§ Task statement:
Reproduce the lines of the records between the line containing "29: (1104, 1349)" and the line containing "16: (313, 337)", inclusive, and no others.

§ Stored items:
_____
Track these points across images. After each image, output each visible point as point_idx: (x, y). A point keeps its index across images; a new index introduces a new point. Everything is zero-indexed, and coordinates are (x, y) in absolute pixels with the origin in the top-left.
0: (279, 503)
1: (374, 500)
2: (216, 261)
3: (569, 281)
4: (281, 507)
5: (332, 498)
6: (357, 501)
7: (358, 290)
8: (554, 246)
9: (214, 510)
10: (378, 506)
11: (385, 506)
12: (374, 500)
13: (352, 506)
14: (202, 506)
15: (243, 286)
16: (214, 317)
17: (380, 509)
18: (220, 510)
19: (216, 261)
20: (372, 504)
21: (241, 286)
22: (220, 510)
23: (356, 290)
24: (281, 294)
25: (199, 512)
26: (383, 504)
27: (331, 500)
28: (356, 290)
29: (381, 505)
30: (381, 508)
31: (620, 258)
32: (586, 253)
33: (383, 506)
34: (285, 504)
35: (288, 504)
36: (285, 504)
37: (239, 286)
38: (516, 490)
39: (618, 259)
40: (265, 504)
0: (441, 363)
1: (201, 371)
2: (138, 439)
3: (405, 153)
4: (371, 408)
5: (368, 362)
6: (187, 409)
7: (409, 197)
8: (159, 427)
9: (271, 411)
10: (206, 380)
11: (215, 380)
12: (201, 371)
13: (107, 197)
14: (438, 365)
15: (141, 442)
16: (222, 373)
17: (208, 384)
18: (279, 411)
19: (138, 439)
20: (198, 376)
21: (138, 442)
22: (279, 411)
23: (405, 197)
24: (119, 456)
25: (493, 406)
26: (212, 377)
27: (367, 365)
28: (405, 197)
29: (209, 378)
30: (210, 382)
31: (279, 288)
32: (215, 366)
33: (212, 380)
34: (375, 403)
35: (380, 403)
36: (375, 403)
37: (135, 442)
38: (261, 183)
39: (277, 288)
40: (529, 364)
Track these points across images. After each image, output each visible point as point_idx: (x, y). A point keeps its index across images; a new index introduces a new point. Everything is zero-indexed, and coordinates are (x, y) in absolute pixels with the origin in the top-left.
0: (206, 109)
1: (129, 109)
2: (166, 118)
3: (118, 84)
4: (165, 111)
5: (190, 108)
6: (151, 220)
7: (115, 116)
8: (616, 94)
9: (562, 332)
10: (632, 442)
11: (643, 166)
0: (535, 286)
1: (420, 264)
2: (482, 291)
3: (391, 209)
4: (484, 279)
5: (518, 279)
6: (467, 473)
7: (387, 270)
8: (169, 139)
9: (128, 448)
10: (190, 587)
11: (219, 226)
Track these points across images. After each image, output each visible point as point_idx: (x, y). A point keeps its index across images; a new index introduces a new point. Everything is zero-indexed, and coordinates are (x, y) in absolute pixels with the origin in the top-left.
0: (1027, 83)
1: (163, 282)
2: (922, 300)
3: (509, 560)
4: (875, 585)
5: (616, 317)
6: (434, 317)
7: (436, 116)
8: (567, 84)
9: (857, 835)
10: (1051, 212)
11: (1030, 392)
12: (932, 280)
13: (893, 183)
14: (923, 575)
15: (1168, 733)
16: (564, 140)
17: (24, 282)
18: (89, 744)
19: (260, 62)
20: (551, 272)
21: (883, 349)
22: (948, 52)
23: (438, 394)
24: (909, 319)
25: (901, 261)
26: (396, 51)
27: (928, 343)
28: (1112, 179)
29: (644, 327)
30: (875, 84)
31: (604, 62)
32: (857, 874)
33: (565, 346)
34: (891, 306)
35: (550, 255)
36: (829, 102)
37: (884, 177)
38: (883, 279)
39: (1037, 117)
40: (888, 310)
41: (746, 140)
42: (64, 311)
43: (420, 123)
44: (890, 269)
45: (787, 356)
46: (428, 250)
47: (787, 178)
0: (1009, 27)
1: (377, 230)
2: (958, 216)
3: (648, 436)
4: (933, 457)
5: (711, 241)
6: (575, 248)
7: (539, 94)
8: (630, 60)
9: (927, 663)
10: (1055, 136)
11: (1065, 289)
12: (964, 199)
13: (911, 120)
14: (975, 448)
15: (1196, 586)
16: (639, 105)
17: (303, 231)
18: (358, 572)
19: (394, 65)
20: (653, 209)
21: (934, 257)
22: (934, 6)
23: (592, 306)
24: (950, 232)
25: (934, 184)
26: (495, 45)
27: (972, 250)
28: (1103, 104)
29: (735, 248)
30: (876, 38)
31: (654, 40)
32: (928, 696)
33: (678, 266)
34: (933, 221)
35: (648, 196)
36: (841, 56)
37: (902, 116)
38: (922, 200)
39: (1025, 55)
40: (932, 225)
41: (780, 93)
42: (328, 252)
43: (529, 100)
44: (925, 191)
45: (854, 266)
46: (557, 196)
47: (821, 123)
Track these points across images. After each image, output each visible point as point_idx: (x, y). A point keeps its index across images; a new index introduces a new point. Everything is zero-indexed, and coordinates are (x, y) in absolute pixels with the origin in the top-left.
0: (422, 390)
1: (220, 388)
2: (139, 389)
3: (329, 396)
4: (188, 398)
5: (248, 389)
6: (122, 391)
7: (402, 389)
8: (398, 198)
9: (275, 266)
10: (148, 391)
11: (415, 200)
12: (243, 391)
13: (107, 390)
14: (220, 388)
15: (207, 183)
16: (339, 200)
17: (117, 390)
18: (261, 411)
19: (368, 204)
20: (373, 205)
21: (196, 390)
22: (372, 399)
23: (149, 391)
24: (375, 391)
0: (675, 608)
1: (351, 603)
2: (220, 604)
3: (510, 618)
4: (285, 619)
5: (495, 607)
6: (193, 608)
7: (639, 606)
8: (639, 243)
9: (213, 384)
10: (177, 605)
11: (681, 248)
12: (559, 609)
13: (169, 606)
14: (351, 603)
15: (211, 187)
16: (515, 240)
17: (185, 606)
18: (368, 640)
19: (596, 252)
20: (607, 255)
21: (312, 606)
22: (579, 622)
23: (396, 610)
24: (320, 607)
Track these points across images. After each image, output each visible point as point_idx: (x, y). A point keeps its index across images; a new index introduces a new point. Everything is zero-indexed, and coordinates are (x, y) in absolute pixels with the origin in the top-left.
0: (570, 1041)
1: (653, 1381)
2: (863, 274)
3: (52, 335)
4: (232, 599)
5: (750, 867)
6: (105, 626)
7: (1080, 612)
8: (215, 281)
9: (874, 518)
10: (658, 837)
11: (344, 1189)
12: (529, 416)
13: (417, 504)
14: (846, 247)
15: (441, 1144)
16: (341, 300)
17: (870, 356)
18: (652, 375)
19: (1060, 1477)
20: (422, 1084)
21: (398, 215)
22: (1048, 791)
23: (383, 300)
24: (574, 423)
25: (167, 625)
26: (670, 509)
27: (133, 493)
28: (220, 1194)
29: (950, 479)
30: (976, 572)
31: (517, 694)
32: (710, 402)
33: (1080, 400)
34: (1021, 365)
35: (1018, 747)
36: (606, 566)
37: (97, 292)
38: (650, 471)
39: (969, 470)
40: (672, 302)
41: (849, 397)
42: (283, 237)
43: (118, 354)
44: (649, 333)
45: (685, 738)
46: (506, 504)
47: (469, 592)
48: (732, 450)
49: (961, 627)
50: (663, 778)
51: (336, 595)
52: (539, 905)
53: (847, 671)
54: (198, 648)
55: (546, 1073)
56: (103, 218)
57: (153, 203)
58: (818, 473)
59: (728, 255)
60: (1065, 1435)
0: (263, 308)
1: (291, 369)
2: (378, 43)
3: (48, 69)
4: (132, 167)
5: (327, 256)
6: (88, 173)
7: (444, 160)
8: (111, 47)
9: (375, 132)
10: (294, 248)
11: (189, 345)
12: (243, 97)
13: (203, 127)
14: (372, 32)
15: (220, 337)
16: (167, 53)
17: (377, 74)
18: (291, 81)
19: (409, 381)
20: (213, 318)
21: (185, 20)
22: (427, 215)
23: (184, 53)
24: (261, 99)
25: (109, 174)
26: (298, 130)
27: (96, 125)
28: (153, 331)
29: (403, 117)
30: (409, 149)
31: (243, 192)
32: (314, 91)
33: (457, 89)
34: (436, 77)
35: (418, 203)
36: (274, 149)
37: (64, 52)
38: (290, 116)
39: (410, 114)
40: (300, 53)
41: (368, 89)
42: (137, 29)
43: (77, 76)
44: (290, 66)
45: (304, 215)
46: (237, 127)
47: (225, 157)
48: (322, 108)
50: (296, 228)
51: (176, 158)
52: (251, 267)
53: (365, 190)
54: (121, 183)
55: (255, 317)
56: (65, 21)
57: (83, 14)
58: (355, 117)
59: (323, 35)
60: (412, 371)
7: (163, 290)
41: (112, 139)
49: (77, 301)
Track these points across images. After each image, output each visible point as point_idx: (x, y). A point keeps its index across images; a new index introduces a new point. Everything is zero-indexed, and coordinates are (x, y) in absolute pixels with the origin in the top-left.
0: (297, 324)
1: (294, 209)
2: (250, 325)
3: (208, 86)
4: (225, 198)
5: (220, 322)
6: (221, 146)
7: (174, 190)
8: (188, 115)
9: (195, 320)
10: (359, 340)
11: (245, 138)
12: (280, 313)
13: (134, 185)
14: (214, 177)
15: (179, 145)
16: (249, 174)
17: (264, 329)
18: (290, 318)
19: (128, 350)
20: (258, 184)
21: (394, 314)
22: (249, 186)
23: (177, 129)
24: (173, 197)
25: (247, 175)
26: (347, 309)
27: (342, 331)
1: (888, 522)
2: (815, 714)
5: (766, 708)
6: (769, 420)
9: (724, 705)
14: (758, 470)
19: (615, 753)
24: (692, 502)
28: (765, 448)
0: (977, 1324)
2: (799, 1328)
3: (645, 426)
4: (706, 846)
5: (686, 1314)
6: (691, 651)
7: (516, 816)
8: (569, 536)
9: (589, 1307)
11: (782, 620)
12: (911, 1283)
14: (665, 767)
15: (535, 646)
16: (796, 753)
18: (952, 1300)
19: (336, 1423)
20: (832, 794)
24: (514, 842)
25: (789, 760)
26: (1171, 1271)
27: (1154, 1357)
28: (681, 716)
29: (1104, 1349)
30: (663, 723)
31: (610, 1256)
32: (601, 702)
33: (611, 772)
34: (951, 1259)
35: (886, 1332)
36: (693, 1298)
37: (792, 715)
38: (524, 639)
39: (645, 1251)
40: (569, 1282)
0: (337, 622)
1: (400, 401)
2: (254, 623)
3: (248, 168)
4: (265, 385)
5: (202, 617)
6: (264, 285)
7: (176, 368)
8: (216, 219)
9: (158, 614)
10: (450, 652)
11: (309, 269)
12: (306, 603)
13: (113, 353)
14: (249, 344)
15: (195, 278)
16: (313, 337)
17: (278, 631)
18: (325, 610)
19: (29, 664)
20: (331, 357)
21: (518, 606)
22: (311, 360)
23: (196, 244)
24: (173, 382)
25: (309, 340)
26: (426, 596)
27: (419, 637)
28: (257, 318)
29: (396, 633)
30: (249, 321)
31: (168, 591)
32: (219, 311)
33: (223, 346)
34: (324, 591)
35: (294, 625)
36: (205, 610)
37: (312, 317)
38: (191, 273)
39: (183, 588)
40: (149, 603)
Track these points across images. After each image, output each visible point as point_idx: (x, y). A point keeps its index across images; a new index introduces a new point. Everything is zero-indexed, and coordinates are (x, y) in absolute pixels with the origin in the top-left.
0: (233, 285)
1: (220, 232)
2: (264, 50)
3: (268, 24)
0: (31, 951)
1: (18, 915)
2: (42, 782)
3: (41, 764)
_____
§ Exercise result:
29: (1104, 1349)
30: (663, 723)
31: (610, 1256)
32: (601, 702)
33: (611, 772)
34: (951, 1259)
35: (886, 1332)
36: (693, 1298)
37: (792, 715)
38: (524, 639)
39: (645, 1251)
40: (569, 1282)
0: (337, 622)
1: (400, 401)
2: (254, 623)
3: (248, 168)
4: (265, 385)
5: (202, 617)
6: (264, 285)
7: (176, 368)
8: (216, 219)
9: (158, 614)
10: (450, 652)
11: (309, 269)
12: (306, 603)
13: (113, 353)
14: (249, 344)
15: (195, 278)
16: (313, 337)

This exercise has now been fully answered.